▶ _What is being asked_: Below are the records. Retype exactly the lines between the lines holding "(267, 197) = (153, 247): red" and "(915, 205) = (577, 173): purple", inclusive.

▶ _Task input_:

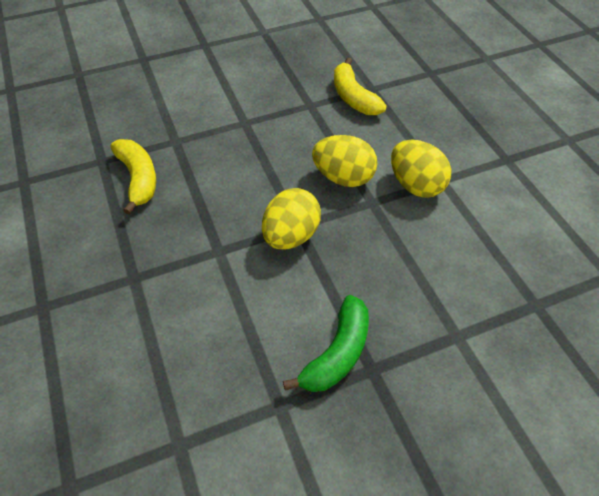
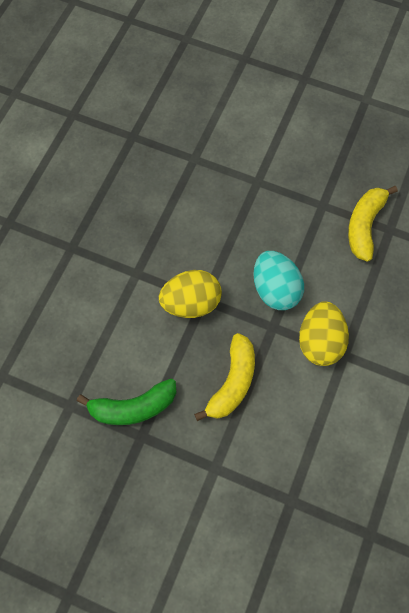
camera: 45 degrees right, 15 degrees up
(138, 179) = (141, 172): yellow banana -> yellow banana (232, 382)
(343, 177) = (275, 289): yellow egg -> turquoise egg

...

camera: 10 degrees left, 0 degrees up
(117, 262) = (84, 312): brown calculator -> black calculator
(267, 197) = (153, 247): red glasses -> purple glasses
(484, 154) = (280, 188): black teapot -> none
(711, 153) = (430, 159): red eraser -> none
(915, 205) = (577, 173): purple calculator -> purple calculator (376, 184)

▶ _Answer_:
(267, 197) = (153, 247): red glasses -> purple glasses
(484, 154) = (280, 188): black teapot -> none
(711, 153) = (430, 159): red eraser -> none
(915, 205) = (577, 173): purple calculator -> purple calculator (376, 184)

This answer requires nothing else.